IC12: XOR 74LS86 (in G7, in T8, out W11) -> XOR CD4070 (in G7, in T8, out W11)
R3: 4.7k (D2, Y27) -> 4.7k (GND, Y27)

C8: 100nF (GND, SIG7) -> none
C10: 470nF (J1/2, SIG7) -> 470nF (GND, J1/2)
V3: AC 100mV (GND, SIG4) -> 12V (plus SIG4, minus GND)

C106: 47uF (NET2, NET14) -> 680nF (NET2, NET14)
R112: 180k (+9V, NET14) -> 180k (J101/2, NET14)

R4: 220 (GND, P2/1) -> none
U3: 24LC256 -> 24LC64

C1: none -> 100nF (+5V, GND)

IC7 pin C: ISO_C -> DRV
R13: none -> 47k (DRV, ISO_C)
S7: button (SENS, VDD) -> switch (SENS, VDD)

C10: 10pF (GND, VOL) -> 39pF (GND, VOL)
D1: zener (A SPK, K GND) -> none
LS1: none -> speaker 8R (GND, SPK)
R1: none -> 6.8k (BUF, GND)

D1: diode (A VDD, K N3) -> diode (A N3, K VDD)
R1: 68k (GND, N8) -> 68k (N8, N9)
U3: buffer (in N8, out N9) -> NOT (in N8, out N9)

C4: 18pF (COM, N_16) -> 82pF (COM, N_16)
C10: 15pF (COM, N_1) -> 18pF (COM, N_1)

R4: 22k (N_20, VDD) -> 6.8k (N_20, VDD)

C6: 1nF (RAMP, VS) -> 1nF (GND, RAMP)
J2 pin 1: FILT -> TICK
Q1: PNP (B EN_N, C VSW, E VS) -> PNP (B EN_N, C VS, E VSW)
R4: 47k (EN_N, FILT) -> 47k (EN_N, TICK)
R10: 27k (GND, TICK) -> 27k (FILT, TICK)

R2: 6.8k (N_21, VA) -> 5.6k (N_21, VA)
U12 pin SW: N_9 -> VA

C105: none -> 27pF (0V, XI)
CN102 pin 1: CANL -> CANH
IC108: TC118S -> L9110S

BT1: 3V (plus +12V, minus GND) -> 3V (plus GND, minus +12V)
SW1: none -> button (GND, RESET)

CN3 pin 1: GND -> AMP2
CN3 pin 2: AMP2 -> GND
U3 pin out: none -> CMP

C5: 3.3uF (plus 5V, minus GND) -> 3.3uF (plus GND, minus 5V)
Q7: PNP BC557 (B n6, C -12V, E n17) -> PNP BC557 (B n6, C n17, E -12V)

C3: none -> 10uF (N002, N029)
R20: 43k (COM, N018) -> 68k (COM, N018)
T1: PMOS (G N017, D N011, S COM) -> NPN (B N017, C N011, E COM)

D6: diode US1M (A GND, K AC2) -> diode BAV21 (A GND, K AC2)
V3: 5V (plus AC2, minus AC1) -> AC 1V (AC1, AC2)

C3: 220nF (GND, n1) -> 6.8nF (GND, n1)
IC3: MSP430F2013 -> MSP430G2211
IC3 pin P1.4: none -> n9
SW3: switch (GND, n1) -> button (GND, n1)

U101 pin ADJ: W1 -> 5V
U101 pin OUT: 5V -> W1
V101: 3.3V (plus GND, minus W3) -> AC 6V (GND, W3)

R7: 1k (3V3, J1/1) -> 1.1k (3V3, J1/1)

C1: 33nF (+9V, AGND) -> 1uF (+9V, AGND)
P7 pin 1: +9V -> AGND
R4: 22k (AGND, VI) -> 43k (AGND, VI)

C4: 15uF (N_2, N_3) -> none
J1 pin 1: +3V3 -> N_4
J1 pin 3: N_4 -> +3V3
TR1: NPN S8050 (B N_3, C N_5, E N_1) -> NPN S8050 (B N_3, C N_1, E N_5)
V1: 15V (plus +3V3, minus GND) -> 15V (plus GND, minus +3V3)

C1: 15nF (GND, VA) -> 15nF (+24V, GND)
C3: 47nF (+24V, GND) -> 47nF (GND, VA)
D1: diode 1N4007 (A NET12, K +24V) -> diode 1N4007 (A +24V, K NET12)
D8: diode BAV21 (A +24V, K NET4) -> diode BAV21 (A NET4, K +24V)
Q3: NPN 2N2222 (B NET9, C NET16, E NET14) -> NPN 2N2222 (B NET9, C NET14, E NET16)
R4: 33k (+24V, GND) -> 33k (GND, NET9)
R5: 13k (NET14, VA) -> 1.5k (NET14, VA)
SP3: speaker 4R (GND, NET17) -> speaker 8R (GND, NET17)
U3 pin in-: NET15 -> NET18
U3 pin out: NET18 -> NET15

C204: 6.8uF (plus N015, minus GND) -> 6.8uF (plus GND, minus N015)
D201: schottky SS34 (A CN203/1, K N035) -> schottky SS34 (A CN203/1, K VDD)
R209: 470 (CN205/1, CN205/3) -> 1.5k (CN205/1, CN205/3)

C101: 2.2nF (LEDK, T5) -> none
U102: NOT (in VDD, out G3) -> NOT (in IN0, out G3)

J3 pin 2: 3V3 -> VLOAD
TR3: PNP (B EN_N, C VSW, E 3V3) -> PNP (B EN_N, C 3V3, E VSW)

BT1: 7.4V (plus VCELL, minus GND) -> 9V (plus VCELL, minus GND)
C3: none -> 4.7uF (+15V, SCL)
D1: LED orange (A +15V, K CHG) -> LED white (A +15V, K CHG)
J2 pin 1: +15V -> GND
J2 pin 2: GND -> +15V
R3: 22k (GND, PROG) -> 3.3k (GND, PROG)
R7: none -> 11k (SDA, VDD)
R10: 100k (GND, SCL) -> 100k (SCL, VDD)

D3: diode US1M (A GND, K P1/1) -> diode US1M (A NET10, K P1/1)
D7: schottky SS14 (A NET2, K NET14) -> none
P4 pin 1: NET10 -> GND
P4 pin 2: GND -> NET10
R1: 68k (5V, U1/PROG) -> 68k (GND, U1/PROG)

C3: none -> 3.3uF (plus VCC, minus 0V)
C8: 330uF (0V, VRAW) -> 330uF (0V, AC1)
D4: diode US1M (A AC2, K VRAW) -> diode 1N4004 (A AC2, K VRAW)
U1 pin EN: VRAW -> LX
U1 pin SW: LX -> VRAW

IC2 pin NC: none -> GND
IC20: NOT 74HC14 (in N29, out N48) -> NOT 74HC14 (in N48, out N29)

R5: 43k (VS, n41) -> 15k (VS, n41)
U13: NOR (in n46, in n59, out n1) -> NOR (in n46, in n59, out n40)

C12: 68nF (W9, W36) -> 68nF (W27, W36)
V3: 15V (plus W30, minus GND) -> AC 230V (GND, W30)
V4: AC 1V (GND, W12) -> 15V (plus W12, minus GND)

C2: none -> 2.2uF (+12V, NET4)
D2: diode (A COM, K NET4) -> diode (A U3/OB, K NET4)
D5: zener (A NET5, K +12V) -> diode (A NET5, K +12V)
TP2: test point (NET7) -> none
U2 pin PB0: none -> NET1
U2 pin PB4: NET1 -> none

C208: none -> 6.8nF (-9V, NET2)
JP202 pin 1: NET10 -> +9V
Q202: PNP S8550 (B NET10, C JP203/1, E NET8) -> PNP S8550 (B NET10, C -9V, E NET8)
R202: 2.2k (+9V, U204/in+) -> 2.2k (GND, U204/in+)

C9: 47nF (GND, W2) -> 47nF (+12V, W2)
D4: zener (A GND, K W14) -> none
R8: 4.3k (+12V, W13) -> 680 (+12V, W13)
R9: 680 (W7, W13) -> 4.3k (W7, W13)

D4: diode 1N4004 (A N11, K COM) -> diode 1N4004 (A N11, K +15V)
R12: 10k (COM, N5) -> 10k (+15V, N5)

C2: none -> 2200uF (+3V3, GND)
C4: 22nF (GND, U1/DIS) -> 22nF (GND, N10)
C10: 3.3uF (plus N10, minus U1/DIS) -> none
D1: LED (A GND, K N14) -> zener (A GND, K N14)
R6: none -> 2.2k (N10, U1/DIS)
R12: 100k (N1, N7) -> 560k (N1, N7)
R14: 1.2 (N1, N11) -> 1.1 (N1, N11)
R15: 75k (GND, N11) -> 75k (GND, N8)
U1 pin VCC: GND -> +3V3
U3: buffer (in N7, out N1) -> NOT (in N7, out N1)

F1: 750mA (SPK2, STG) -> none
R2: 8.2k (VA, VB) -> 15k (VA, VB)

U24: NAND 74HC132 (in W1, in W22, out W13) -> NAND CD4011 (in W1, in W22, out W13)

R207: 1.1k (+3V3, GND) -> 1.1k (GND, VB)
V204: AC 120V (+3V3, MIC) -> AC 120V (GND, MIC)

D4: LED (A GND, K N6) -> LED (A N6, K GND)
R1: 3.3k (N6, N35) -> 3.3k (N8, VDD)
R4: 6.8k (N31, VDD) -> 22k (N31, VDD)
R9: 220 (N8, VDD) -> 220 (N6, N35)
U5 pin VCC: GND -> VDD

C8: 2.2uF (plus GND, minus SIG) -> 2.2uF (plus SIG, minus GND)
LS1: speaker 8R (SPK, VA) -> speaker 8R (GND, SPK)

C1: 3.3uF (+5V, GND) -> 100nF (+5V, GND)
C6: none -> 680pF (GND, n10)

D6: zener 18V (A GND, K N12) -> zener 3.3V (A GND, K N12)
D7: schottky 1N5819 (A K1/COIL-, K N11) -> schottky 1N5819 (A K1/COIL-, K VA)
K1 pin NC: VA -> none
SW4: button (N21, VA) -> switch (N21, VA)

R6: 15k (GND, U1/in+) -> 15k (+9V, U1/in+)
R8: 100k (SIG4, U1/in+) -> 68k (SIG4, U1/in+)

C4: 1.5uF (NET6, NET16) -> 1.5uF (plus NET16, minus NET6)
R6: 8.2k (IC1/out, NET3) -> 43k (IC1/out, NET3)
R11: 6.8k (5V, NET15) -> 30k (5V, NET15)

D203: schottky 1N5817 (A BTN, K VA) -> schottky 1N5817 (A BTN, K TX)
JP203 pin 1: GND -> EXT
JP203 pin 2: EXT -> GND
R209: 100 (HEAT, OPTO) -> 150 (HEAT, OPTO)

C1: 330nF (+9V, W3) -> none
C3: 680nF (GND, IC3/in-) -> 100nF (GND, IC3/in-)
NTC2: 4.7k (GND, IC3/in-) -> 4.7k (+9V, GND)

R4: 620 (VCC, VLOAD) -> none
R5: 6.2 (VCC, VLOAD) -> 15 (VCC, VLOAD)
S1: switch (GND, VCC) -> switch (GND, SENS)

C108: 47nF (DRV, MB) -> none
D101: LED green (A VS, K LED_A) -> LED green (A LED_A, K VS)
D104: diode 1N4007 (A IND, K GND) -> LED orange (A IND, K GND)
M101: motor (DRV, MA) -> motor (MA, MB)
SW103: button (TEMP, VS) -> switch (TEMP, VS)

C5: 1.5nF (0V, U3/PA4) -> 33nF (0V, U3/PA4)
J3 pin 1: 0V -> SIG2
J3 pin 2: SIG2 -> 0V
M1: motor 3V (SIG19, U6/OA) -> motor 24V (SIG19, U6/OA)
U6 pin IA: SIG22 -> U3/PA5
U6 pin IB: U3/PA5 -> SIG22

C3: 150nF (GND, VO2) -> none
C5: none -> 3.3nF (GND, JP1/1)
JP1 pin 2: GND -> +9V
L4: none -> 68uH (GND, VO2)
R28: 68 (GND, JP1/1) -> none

= To do =
Repeat word for word the lines above that run from the line containing "R112: 180k (+9V, NET14)" through the line containing "C3: none -> 10uF (N002, N029)", both ends included, and nothing else.

= Answer to this task =
R112: 180k (+9V, NET14) -> 180k (J101/2, NET14)

R4: 220 (GND, P2/1) -> none
U3: 24LC256 -> 24LC64

C1: none -> 100nF (+5V, GND)

IC7 pin C: ISO_C -> DRV
R13: none -> 47k (DRV, ISO_C)
S7: button (SENS, VDD) -> switch (SENS, VDD)

C10: 10pF (GND, VOL) -> 39pF (GND, VOL)
D1: zener (A SPK, K GND) -> none
LS1: none -> speaker 8R (GND, SPK)
R1: none -> 6.8k (BUF, GND)

D1: diode (A VDD, K N3) -> diode (A N3, K VDD)
R1: 68k (GND, N8) -> 68k (N8, N9)
U3: buffer (in N8, out N9) -> NOT (in N8, out N9)

C4: 18pF (COM, N_16) -> 82pF (COM, N_16)
C10: 15pF (COM, N_1) -> 18pF (COM, N_1)

R4: 22k (N_20, VDD) -> 6.8k (N_20, VDD)

C6: 1nF (RAMP, VS) -> 1nF (GND, RAMP)
J2 pin 1: FILT -> TICK
Q1: PNP (B EN_N, C VSW, E VS) -> PNP (B EN_N, C VS, E VSW)
R4: 47k (EN_N, FILT) -> 47k (EN_N, TICK)
R10: 27k (GND, TICK) -> 27k (FILT, TICK)

R2: 6.8k (N_21, VA) -> 5.6k (N_21, VA)
U12 pin SW: N_9 -> VA

C105: none -> 27pF (0V, XI)
CN102 pin 1: CANL -> CANH
IC108: TC118S -> L9110S

BT1: 3V (plus +12V, minus GND) -> 3V (plus GND, minus +12V)
SW1: none -> button (GND, RESET)

CN3 pin 1: GND -> AMP2
CN3 pin 2: AMP2 -> GND
U3 pin out: none -> CMP

C5: 3.3uF (plus 5V, minus GND) -> 3.3uF (plus GND, minus 5V)
Q7: PNP BC557 (B n6, C -12V, E n17) -> PNP BC557 (B n6, C n17, E -12V)

C3: none -> 10uF (N002, N029)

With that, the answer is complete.